[Task input Boundary: Start]
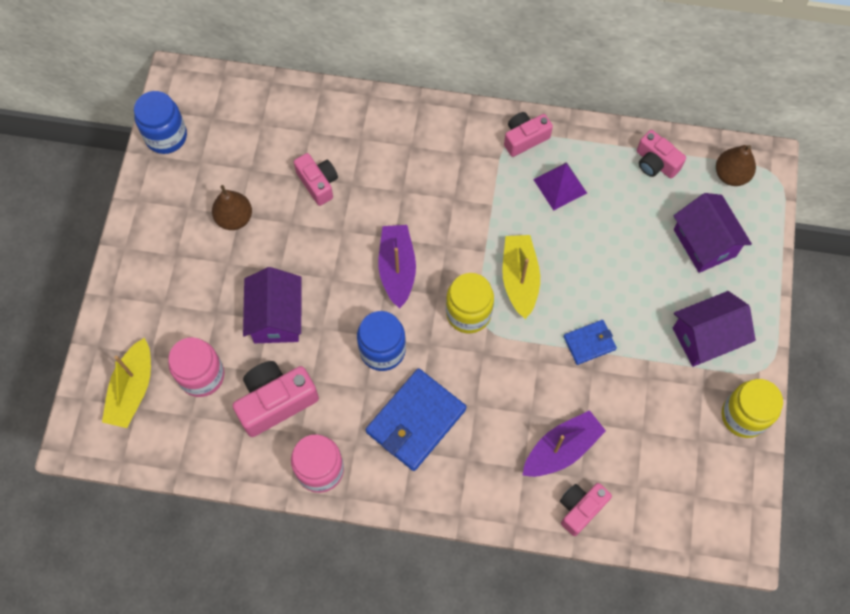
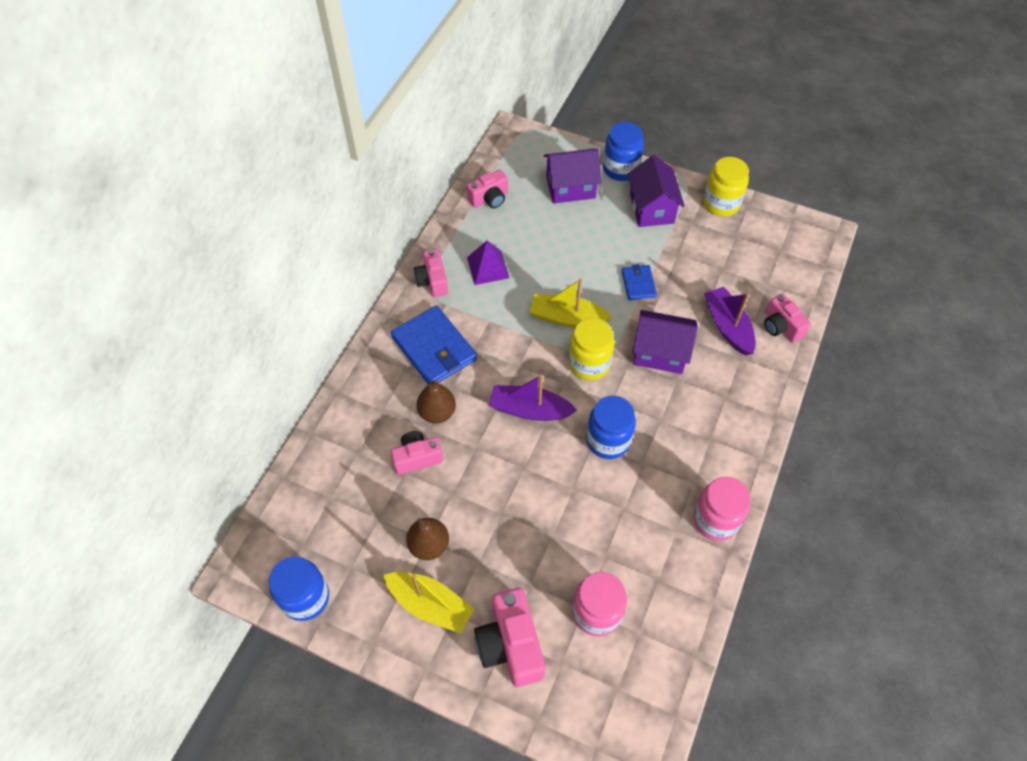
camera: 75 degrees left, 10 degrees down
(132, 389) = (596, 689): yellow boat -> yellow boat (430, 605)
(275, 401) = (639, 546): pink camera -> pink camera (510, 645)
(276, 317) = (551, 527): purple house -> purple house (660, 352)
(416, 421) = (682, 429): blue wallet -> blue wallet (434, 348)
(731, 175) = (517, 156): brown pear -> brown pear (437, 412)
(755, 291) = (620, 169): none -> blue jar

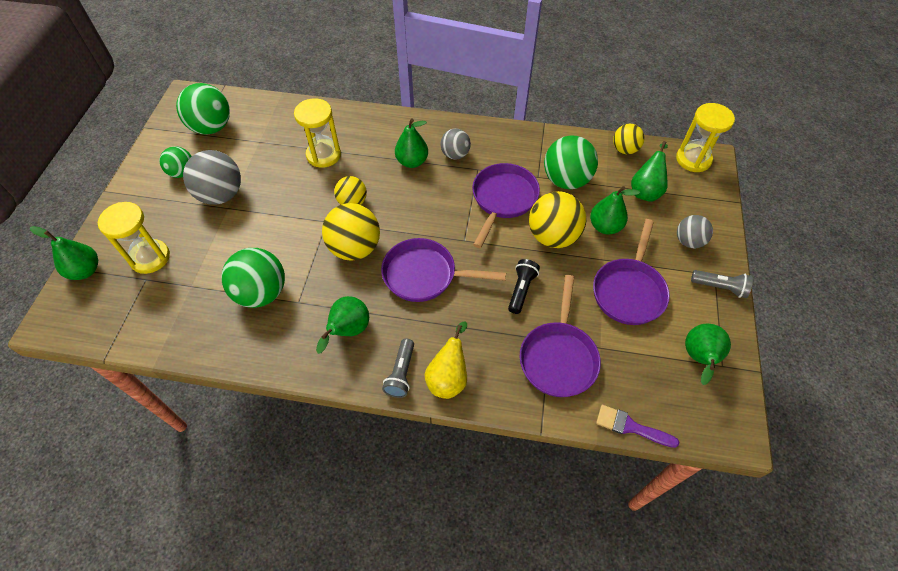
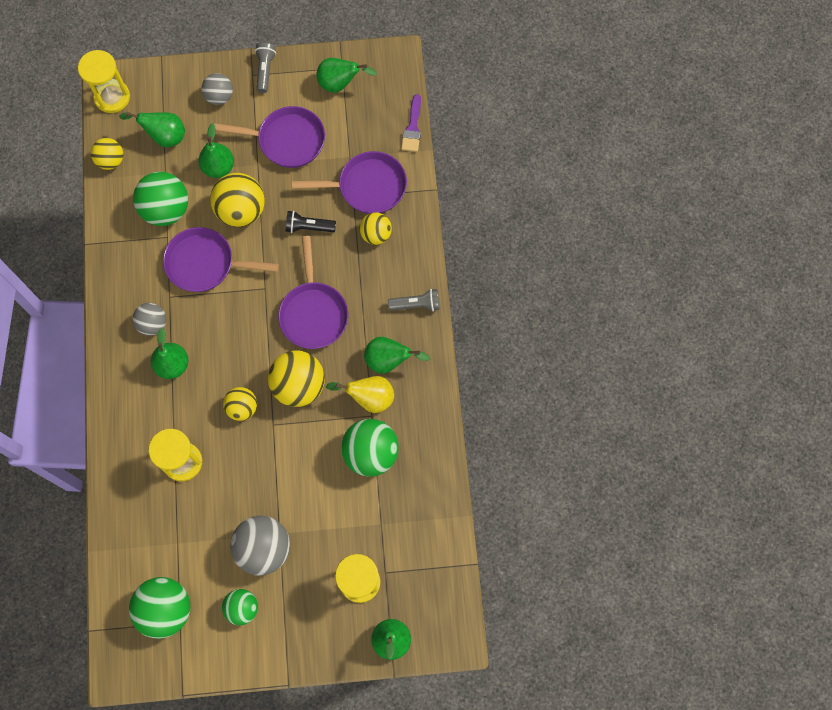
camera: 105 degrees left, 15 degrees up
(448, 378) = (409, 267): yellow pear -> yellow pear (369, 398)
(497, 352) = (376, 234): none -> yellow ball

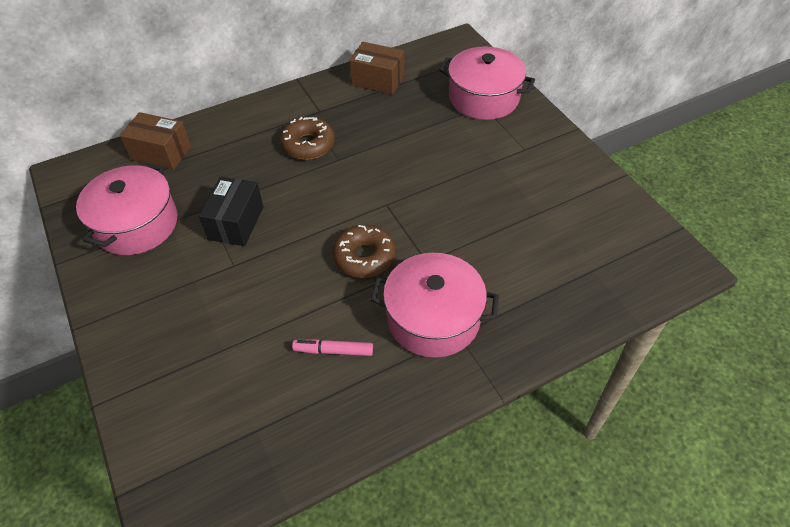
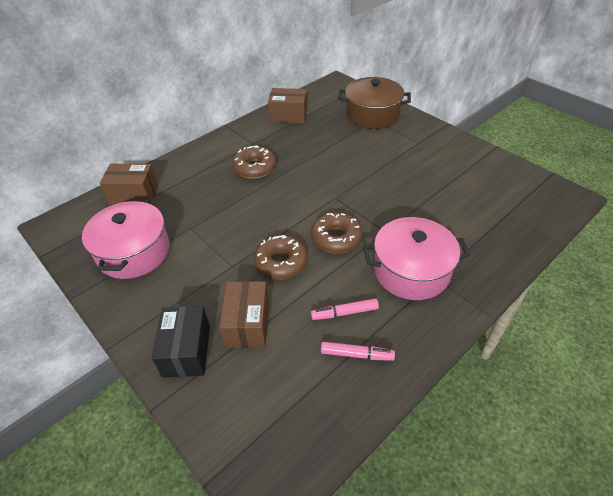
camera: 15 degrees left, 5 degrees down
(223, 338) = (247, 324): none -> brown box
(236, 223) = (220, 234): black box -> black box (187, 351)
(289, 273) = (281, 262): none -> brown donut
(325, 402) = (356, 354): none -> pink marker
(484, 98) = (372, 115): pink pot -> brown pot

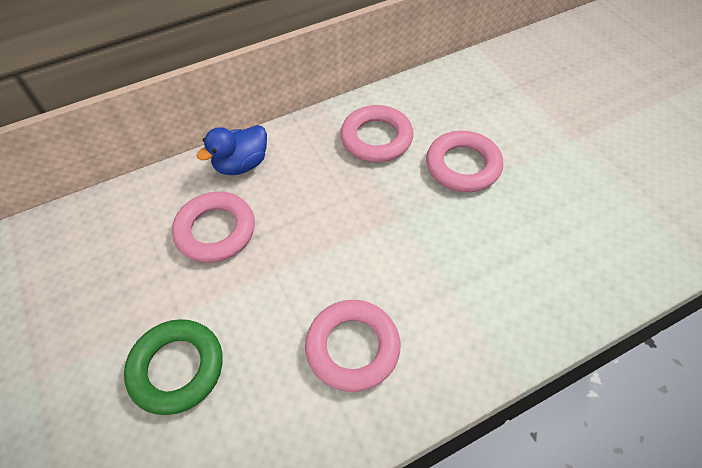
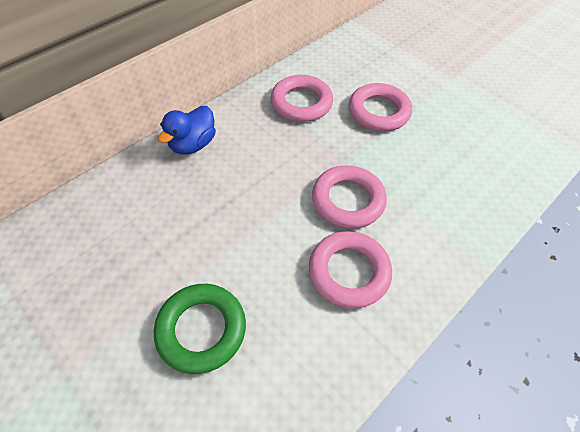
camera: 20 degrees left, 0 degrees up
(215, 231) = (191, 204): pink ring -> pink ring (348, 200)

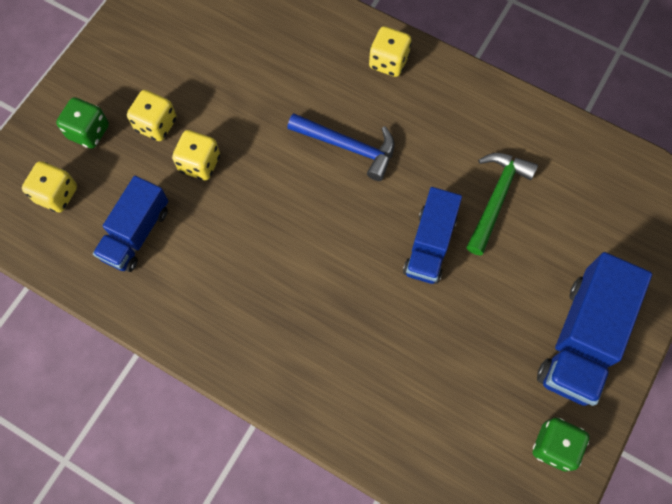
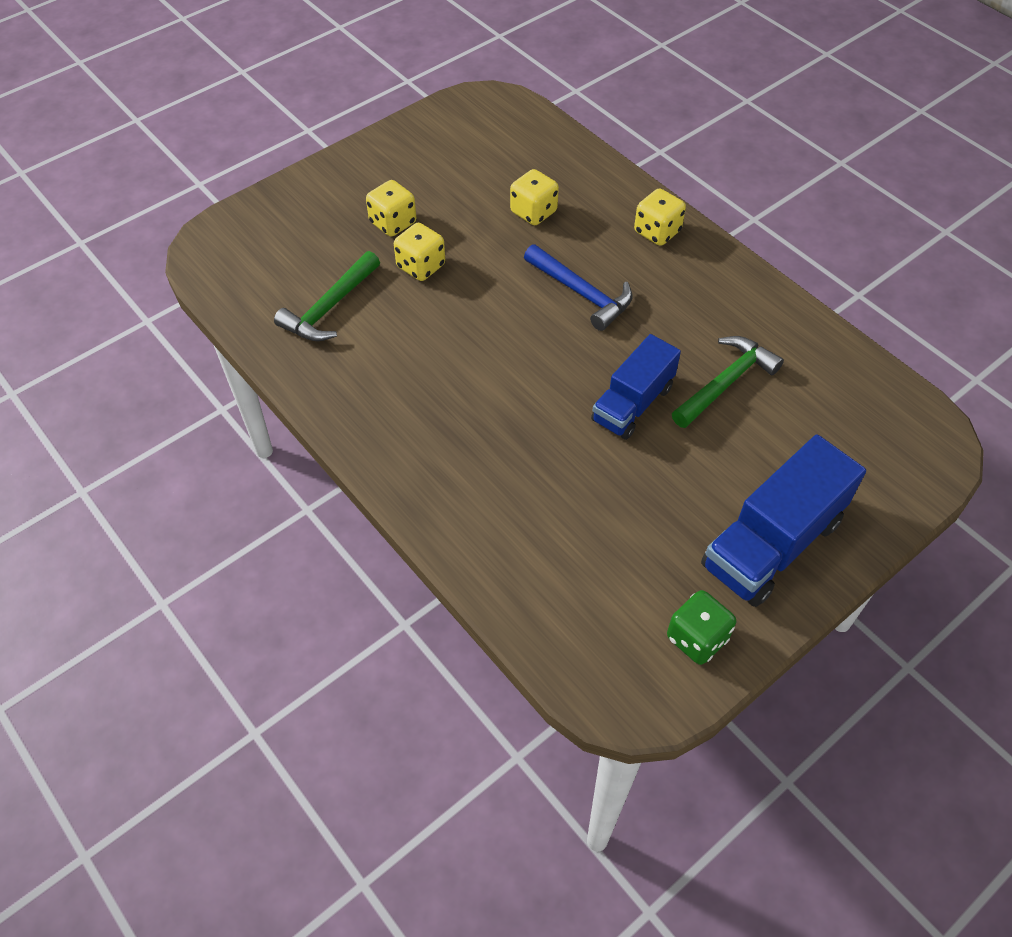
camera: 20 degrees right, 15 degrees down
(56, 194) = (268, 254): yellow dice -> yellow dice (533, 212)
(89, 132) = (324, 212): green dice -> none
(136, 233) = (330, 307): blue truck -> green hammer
[Task input Boundary: End]
Your objective:
I would like the material repeated in full and exactly, with its images omitted.

Expected answer:
camera: 75 degrees left, 10 degrees down
(132, 389) = (596, 689): yellow boat -> yellow boat (430, 605)
(275, 401) = (639, 546): pink camera -> pink camera (510, 645)
(276, 317) = (551, 527): purple house -> purple house (660, 352)
(416, 421) = (682, 429): blue wallet -> blue wallet (434, 348)
(731, 175) = (517, 156): brown pear -> brown pear (437, 412)
(755, 291) = (620, 169): none -> blue jar

camera: 105 degrees left, 15 degrees up
(448, 378) = (409, 267): yellow pear -> yellow pear (369, 398)
(497, 352) = (376, 234): none -> yellow ball

camera: 15 degrees left, 5 degrees down
(223, 338) = (247, 324): none -> brown box
(236, 223) = (220, 234): black box -> black box (187, 351)
(289, 273) = (281, 262): none -> brown donut
(325, 402) = (356, 354): none -> pink marker
(484, 98) = (372, 115): pink pot -> brown pot

camera: 20 degrees left, 0 degrees up
(215, 231) = (191, 204): pink ring -> pink ring (348, 200)

camera: 20 degrees right, 15 degrees down
(56, 194) = (268, 254): yellow dice -> yellow dice (533, 212)
(89, 132) = (324, 212): green dice -> none
(136, 233) = (330, 307): blue truck -> green hammer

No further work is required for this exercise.